→ What is asked
Rewrite all of the data below with "center point" changed to "midpoint" and everything else kept the same. Omit the pictures.

→ Raw records
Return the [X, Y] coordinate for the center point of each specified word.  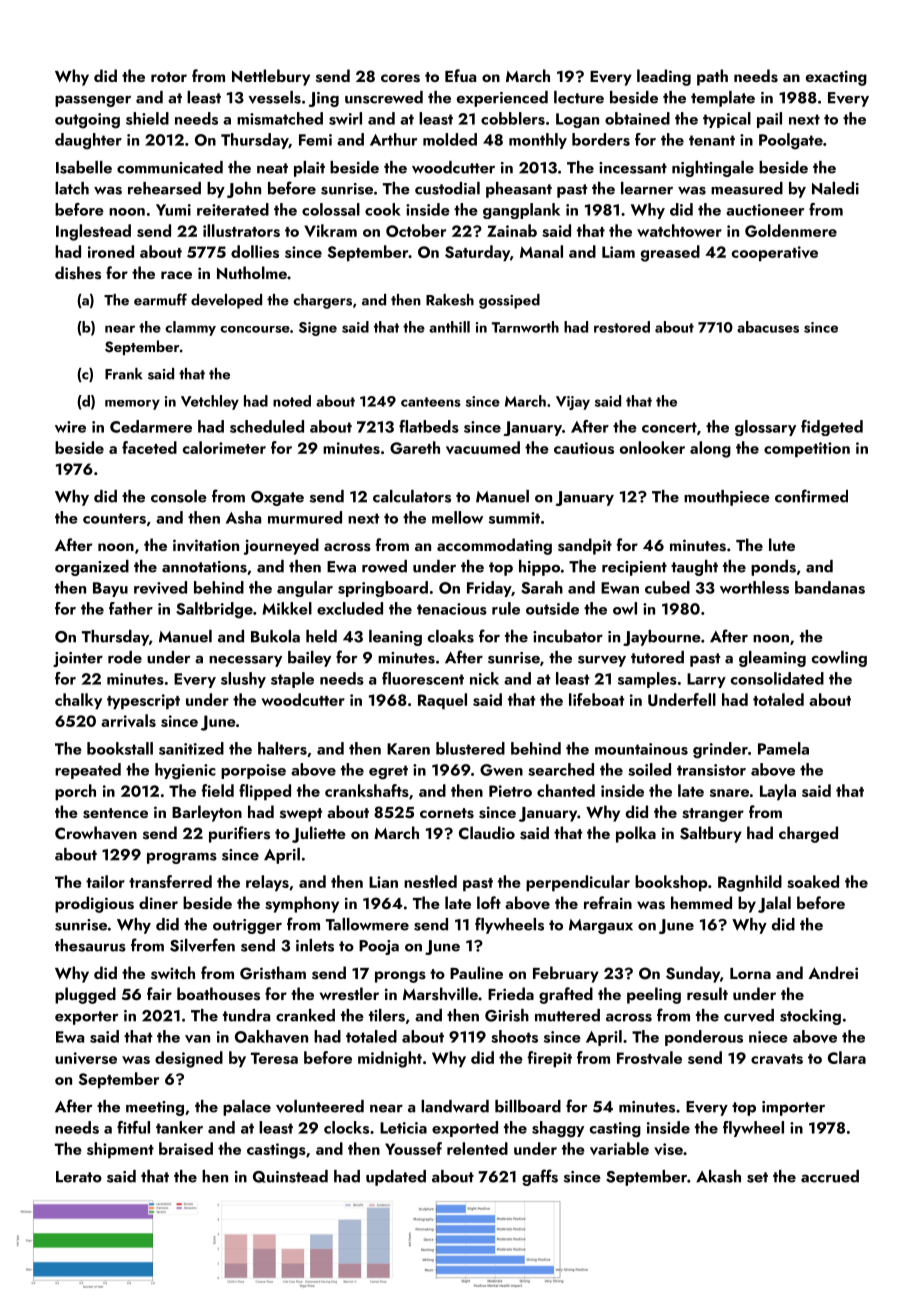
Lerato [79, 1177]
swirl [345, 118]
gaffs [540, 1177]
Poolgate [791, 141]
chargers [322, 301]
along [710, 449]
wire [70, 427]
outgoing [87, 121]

→ Exercise output
Return the [X, Y] coordinate for the midpoint of each specified word.  
Lerato [79, 1177]
swirl [345, 118]
gaffs [540, 1177]
Poolgate [791, 141]
chargers [322, 301]
along [710, 449]
wire [70, 427]
outgoing [87, 121]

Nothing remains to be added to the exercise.